## Aim of the task
Using the listing below, set down exactly the lines starting at the line that contains "kitchen unit: (233, 261)" and ending at the line that contains "bed: (168, 452) -> (135, 59), width x2.04", both included, and no others.

## Data provided
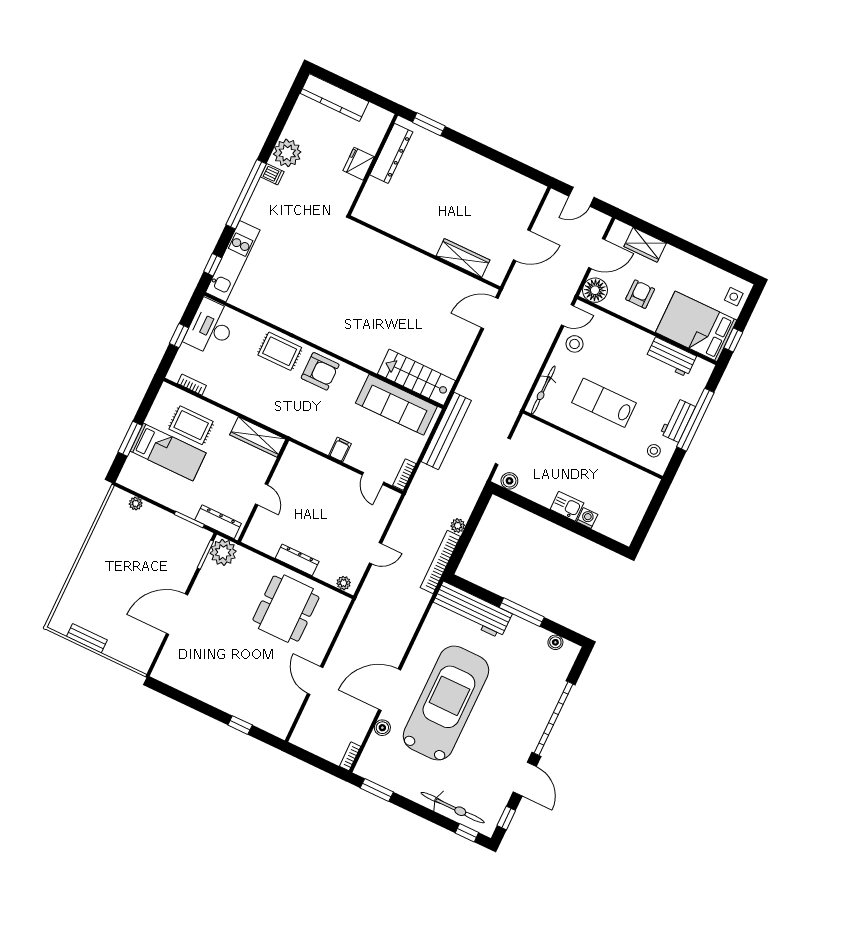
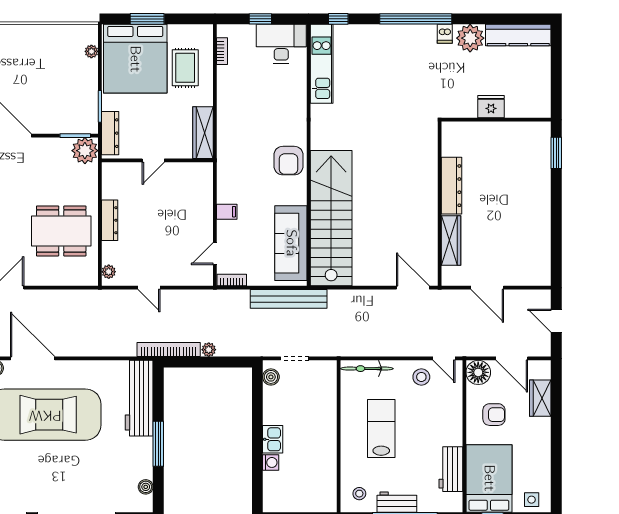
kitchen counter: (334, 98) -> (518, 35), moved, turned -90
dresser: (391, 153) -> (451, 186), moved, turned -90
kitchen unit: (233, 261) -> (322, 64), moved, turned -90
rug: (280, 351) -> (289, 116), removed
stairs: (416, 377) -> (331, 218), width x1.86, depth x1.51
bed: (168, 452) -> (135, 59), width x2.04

...

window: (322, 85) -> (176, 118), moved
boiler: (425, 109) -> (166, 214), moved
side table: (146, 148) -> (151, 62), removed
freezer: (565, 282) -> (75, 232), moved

## Answer space
kitchen unit: (233, 261) -> (322, 64), moved, turned -90
rug: (280, 351) -> (289, 116), removed
stairs: (416, 377) -> (331, 218), width x1.86, depth x1.51
bed: (168, 452) -> (135, 59), width x2.04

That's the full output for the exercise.